### Instructions for the task
Begin with the line that contains "Segment stroma." and end with the line that contains "Segment every instance of <item>vessel": copy that span of lines exactly, and nothing outside it.

start

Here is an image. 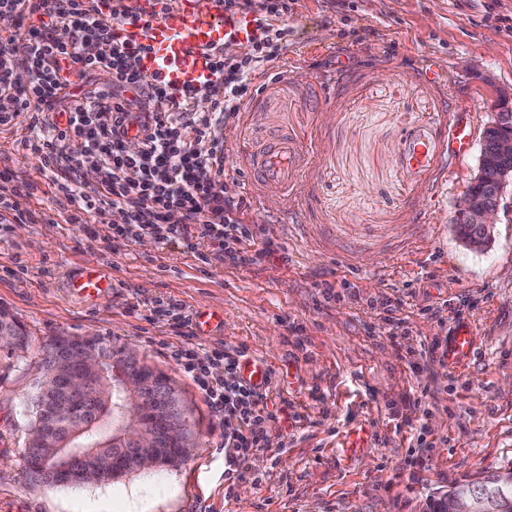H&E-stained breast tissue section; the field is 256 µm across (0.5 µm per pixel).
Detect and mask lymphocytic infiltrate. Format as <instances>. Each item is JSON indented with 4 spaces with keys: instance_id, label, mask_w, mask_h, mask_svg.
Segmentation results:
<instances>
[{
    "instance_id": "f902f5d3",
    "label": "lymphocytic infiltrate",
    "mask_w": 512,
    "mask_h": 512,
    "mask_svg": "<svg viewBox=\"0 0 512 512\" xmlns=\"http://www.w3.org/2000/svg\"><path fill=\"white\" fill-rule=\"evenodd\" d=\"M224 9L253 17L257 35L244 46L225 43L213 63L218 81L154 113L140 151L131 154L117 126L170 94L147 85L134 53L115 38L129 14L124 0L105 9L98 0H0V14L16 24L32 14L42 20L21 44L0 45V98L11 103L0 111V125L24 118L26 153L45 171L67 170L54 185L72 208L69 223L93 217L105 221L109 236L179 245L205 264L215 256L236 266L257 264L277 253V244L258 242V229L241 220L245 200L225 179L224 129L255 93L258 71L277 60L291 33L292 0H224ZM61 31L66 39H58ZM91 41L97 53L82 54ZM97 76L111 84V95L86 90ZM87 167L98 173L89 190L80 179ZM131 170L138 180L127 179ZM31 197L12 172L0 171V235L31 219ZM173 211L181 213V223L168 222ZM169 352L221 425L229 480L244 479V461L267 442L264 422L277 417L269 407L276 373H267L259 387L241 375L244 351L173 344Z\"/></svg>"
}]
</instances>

end
start

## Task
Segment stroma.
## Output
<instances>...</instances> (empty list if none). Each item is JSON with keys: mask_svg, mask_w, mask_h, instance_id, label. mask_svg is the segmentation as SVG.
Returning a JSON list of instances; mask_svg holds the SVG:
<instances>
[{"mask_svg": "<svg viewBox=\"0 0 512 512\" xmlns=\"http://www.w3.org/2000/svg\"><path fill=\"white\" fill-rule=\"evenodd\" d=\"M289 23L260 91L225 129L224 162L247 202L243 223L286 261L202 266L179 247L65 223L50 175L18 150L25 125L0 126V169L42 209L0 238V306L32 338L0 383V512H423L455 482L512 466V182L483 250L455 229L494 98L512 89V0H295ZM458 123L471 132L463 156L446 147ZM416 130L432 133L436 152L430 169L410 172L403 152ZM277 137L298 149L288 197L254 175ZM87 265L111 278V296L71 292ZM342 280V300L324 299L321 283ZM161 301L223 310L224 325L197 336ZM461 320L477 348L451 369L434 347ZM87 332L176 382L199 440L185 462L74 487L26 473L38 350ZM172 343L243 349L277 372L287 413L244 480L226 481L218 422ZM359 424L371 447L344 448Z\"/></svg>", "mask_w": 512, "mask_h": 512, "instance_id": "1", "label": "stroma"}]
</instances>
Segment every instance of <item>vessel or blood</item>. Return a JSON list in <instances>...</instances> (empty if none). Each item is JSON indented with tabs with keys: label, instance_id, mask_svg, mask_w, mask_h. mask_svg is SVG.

end
start

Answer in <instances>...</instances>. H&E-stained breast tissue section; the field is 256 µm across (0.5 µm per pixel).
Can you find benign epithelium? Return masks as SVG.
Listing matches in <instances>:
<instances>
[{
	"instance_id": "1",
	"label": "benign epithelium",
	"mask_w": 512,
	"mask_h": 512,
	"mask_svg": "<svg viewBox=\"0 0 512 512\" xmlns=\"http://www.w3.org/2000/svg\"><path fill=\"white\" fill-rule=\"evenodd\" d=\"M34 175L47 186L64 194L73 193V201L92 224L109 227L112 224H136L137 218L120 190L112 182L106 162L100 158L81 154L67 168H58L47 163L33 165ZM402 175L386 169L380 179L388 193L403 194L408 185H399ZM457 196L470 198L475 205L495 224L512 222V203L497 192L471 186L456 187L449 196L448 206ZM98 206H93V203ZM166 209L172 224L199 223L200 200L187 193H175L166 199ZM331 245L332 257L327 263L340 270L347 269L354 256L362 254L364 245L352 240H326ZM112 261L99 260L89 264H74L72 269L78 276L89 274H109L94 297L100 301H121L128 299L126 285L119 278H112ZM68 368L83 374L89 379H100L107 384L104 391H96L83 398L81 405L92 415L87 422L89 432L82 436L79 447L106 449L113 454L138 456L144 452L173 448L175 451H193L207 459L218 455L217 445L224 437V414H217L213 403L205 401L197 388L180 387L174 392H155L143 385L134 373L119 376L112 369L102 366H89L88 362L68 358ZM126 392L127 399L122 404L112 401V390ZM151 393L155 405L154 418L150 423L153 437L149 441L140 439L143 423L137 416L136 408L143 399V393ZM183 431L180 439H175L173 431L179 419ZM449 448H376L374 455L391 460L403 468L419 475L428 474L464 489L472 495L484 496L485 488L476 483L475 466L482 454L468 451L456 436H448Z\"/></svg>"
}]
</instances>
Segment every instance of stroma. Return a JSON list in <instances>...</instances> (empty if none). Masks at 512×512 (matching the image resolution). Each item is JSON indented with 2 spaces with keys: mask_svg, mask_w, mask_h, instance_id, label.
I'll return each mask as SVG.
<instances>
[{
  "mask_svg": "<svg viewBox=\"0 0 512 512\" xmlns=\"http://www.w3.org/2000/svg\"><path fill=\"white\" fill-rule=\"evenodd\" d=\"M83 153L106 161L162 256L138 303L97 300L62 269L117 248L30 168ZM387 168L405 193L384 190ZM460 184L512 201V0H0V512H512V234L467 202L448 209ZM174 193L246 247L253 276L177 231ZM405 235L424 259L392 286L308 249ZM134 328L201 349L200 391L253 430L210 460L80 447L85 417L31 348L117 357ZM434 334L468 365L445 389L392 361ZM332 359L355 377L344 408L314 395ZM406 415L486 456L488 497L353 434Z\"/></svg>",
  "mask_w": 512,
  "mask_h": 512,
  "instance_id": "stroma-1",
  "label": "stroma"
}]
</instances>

end

### Answer to the task
Segment stroma.
## Output
<instances>...</instances> (empty list if none). Each item is JSON with keys: mask_svg, mask_w, mask_h, instance_id, label. mask_svg is the segmentation as SVG.
Returning a JSON list of instances; mask_svg holds the SVG:
<instances>
[{"mask_svg": "<svg viewBox=\"0 0 512 512\" xmlns=\"http://www.w3.org/2000/svg\"><path fill=\"white\" fill-rule=\"evenodd\" d=\"M289 23L260 91L225 129L224 162L247 202L243 223L286 261L202 266L179 247L65 223L50 175L18 150L25 125L0 126V169L42 209L0 238V306L32 338L0 383V512H423L455 482L512 466V182L483 250L455 229L494 98L512 89V0H295ZM458 123L471 132L463 156L446 147ZM416 130L432 133L436 152L430 169L410 172L403 152ZM277 137L298 149L288 197L254 175ZM87 265L111 278V296L71 292ZM342 280V300L324 299L321 283ZM161 301L223 310L224 325L197 336ZM461 320L477 348L451 369L434 347ZM87 332L176 382L199 440L185 462L74 487L26 473L38 350ZM172 343L243 349L277 372L287 413L244 480L226 481L218 422ZM359 424L371 447L344 448Z\"/></svg>", "mask_w": 512, "mask_h": 512, "instance_id": "1", "label": "stroma"}]
</instances>
Segment every instance of <item>vessel or blood</item>. Return a JSON list in <instances>...</instances> (empty if none). Each item is JSON indented with tabs with keys: label, instance_id, mask_svg, mask_w, mask_h. mask_svg is SVG.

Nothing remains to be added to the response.